Exact wording is required: give all the records again, minus the pictures.

(AVAILABLE DATA begins)

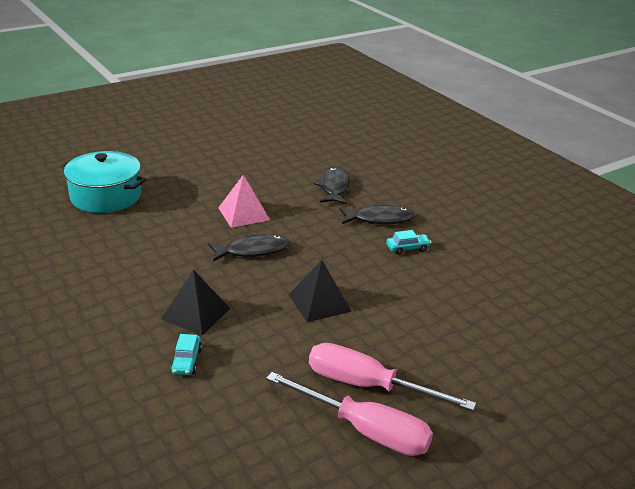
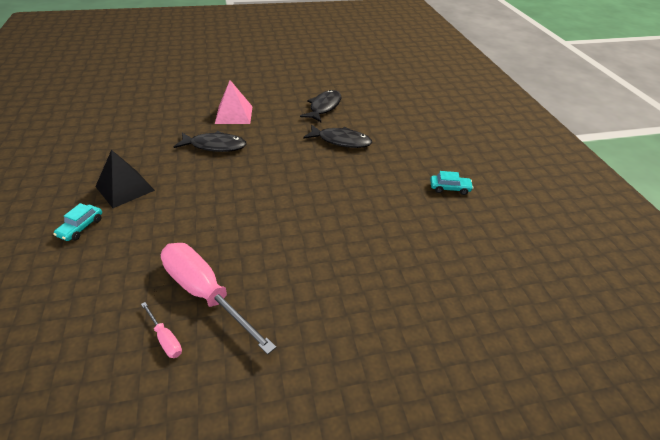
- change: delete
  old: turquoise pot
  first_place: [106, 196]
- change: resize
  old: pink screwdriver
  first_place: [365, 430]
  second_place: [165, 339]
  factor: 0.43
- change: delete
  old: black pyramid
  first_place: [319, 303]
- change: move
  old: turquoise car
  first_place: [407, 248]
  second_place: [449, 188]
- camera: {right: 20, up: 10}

(AVAILABLE DATA ends)

**SOLUTION FOR THIS EXERCISE**.
- change: delete
  old: turquoise pot
  first_place: [106, 196]
- change: resize
  old: pink screwdriver
  first_place: [365, 430]
  second_place: [165, 339]
  factor: 0.43
- change: delete
  old: black pyramid
  first_place: [319, 303]
- change: move
  old: turquoise car
  first_place: [407, 248]
  second_place: [449, 188]
- camera: {right: 20, up: 10}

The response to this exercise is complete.